• _REQUIRED WORK_: Nothing but the lines below between the line holding "none -> green brick B2 level 1" and the line holding "white brick J5", inclusive, should appear in the answer, each set down exactly.

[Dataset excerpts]
- Opening Delimiter -

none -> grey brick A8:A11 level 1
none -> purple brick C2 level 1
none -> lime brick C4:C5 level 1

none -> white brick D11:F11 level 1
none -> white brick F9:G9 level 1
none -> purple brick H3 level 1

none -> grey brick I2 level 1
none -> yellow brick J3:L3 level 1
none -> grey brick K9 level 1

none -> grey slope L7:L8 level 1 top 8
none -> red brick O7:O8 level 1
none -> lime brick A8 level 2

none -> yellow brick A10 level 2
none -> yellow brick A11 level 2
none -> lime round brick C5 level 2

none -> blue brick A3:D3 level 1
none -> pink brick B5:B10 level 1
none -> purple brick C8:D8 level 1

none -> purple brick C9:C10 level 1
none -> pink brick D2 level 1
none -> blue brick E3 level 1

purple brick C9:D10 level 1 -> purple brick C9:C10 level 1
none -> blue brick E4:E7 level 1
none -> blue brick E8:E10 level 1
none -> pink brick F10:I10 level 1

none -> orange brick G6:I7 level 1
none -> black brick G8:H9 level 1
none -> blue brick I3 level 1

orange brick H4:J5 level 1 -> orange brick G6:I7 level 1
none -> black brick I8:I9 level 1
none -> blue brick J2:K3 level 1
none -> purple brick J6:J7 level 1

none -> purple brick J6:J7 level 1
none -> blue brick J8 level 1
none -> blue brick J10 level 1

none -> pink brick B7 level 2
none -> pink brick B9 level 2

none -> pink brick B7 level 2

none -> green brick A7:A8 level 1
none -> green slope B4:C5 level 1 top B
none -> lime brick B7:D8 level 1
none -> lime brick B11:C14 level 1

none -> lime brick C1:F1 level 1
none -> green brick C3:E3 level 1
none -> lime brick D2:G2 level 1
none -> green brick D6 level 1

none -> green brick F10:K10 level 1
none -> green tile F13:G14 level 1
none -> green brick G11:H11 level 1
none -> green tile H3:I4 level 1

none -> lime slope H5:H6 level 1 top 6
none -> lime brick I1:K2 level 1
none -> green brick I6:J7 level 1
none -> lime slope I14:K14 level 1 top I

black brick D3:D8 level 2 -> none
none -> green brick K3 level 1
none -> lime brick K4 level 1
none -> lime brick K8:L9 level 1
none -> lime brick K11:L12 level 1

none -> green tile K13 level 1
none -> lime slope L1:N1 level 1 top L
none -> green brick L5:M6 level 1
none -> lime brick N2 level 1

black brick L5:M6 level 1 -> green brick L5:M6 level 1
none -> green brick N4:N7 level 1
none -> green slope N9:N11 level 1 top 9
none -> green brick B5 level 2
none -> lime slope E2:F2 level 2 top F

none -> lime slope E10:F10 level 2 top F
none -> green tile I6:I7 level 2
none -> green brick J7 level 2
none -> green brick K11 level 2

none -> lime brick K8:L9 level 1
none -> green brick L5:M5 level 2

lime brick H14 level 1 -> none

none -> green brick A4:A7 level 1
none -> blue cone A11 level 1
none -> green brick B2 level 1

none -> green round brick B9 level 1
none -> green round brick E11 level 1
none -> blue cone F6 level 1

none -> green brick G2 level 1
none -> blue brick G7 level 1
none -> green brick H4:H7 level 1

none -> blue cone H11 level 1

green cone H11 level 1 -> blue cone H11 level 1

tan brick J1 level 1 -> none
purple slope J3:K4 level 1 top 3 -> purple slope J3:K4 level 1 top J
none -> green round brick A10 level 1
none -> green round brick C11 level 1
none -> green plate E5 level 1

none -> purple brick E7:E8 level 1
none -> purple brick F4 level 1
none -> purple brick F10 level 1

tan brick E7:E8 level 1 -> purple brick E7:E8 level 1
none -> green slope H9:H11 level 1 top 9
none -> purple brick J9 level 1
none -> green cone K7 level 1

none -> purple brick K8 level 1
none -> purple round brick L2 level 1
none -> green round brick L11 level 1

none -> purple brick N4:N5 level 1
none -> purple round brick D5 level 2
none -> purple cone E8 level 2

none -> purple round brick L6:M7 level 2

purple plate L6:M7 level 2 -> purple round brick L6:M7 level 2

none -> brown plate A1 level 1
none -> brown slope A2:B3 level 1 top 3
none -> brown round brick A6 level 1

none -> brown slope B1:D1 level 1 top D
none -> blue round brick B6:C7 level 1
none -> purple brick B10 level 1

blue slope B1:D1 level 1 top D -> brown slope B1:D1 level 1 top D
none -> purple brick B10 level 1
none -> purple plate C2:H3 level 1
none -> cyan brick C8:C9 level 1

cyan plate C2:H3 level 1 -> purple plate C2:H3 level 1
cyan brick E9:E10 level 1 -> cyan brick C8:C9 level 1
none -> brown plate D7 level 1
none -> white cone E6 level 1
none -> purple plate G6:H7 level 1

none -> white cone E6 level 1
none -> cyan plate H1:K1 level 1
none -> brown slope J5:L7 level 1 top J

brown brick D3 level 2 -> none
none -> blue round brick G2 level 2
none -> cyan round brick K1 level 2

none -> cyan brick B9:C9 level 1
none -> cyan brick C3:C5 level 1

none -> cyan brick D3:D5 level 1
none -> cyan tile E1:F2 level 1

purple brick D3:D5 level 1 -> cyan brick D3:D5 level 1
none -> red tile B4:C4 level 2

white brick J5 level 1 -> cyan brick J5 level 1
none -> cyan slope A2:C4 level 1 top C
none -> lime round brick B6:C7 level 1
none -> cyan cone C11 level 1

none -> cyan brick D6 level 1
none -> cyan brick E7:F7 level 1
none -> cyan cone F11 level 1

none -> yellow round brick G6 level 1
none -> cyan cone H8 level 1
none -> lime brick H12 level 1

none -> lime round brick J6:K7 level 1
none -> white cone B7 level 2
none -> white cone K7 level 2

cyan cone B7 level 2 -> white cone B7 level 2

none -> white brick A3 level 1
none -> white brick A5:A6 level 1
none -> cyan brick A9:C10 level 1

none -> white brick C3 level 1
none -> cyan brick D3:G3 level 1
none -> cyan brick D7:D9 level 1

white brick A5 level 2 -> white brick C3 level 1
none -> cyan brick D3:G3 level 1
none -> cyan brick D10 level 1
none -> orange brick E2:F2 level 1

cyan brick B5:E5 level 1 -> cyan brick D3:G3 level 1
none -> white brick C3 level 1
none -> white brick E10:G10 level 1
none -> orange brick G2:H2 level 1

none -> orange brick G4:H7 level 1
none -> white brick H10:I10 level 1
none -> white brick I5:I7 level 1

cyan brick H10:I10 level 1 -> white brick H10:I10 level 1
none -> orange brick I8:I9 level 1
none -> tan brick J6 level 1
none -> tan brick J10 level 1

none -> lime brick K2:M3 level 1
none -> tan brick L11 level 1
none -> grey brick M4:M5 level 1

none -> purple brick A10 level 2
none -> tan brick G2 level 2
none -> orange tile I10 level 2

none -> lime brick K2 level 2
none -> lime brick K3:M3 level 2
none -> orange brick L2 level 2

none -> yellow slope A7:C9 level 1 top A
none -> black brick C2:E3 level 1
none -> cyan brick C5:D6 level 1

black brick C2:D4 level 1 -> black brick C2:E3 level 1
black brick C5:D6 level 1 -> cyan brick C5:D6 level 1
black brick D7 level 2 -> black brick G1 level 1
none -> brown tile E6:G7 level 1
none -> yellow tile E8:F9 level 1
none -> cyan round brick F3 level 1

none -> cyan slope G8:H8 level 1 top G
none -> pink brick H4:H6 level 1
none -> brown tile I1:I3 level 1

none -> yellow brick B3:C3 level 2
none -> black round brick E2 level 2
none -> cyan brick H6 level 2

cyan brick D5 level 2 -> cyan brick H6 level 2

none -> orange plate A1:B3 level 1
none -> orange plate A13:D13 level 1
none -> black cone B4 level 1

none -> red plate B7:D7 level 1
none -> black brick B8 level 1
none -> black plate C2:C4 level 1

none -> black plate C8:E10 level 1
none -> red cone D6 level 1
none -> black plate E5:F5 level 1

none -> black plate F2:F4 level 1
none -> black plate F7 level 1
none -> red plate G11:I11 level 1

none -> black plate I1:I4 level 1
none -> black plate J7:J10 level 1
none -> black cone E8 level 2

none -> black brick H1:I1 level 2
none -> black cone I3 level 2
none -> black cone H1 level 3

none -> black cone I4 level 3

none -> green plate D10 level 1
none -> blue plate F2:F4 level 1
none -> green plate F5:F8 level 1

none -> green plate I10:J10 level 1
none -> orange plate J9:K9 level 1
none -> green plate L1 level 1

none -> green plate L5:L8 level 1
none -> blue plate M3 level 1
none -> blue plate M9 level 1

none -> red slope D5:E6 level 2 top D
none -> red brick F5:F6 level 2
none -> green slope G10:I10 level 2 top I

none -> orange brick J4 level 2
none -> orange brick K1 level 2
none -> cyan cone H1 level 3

- Closing Delimiter -

• _RESPONSE BELOW_:
none -> green brick B2 level 1

none -> green round brick B9 level 1
none -> green round brick E11 level 1
none -> blue cone F6 level 1

none -> green brick G2 level 1
none -> blue brick G7 level 1
none -> green brick H4:H7 level 1

none -> blue cone H11 level 1

green cone H11 level 1 -> blue cone H11 level 1

tan brick J1 level 1 -> none
purple slope J3:K4 level 1 top 3 -> purple slope J3:K4 level 1 top J
none -> green round brick A10 level 1
none -> green round brick C11 level 1
none -> green plate E5 level 1

none -> purple brick E7:E8 level 1
none -> purple brick F4 level 1
none -> purple brick F10 level 1

tan brick E7:E8 level 1 -> purple brick E7:E8 level 1
none -> green slope H9:H11 level 1 top 9
none -> purple brick J9 level 1
none -> green cone K7 level 1

none -> purple brick K8 level 1
none -> purple round brick L2 level 1
none -> green round brick L11 level 1

none -> purple brick N4:N5 level 1
none -> purple round brick D5 level 2
none -> purple cone E8 level 2

none -> purple round brick L6:M7 level 2

purple plate L6:M7 level 2 -> purple round brick L6:M7 level 2

none -> brown plate A1 level 1
none -> brown slope A2:B3 level 1 top 3
none -> brown round brick A6 level 1

none -> brown slope B1:D1 level 1 top D
none -> blue round brick B6:C7 level 1
none -> purple brick B10 level 1

blue slope B1:D1 level 1 top D -> brown slope B1:D1 level 1 top D
none -> purple brick B10 level 1
none -> purple plate C2:H3 level 1
none -> cyan brick C8:C9 level 1

cyan plate C2:H3 level 1 -> purple plate C2:H3 level 1
cyan brick E9:E10 level 1 -> cyan brick C8:C9 level 1
none -> brown plate D7 level 1
none -> white cone E6 level 1
none -> purple plate G6:H7 level 1

none -> white cone E6 level 1
none -> cyan plate H1:K1 level 1
none -> brown slope J5:L7 level 1 top J

brown brick D3 level 2 -> none
none -> blue round brick G2 level 2
none -> cyan round brick K1 level 2

none -> cyan brick B9:C9 level 1
none -> cyan brick C3:C5 level 1

none -> cyan brick D3:D5 level 1
none -> cyan tile E1:F2 level 1

purple brick D3:D5 level 1 -> cyan brick D3:D5 level 1
none -> red tile B4:C4 level 2

white brick J5 level 1 -> cyan brick J5 level 1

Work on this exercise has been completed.